> _What needs to be done_
Here the job is to copy the data exactly and to exclude every image from it.

Object tracking records:
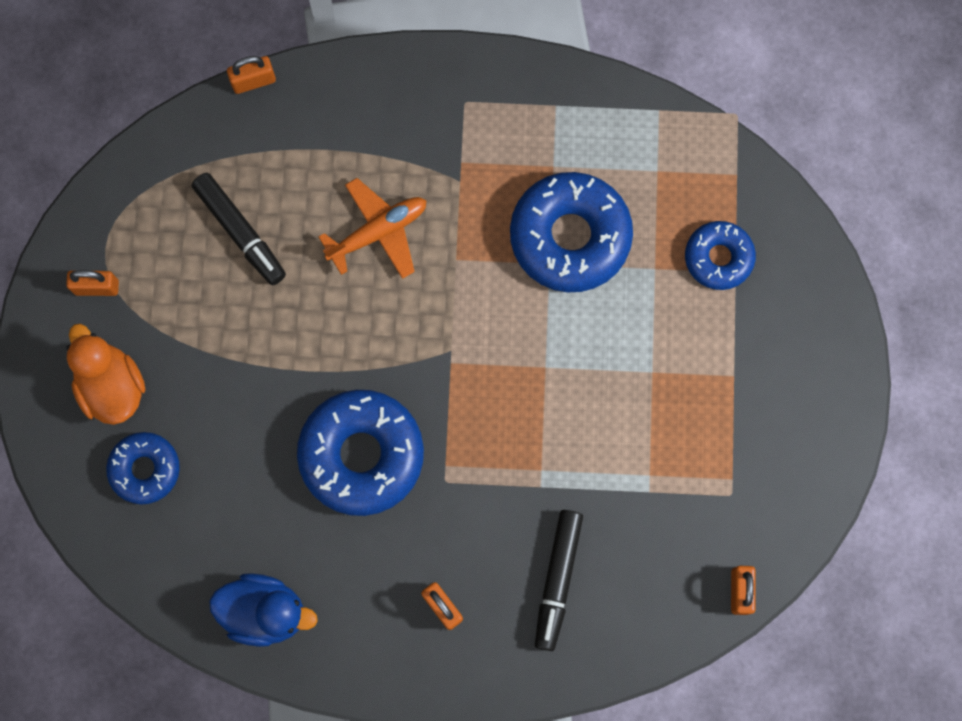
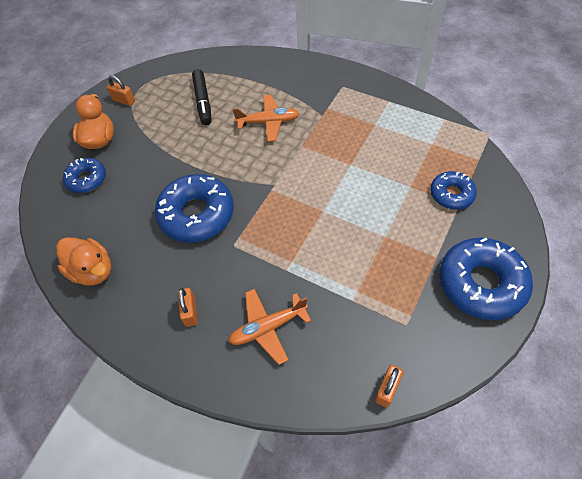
camera: 30 degrees right, 20 degrees down
(253, 81) = (247, 51): orange padlock -> none
(265, 612) = (93, 270): blue duck -> orange duck
(557, 580) = (268, 327): black marker -> orange plane
(570, 237) = (368, 156): blue donut -> blue donut (481, 283)

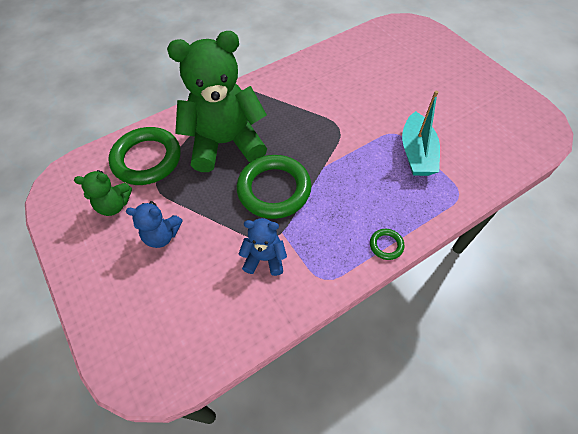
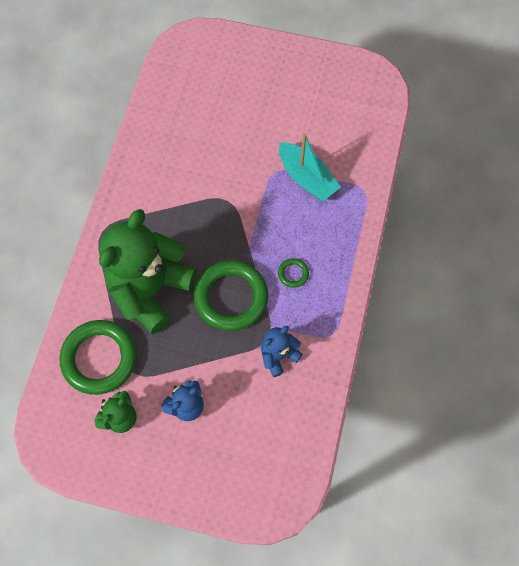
camera: 45 degrees left, 10 degrees up
(386, 245) = (349, 274): green ring -> green ring (293, 274)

> _Your solution_
camera: 30 degrees right, 20 degrees down
(253, 81) = (247, 51): orange padlock -> none
(265, 612) = (93, 270): blue duck -> orange duck
(557, 580) = (268, 327): black marker -> orange plane
(570, 237) = (368, 156): blue donut -> blue donut (481, 283)

camera: 45 degrees left, 10 degrees up
(386, 245) = (349, 274): green ring -> green ring (293, 274)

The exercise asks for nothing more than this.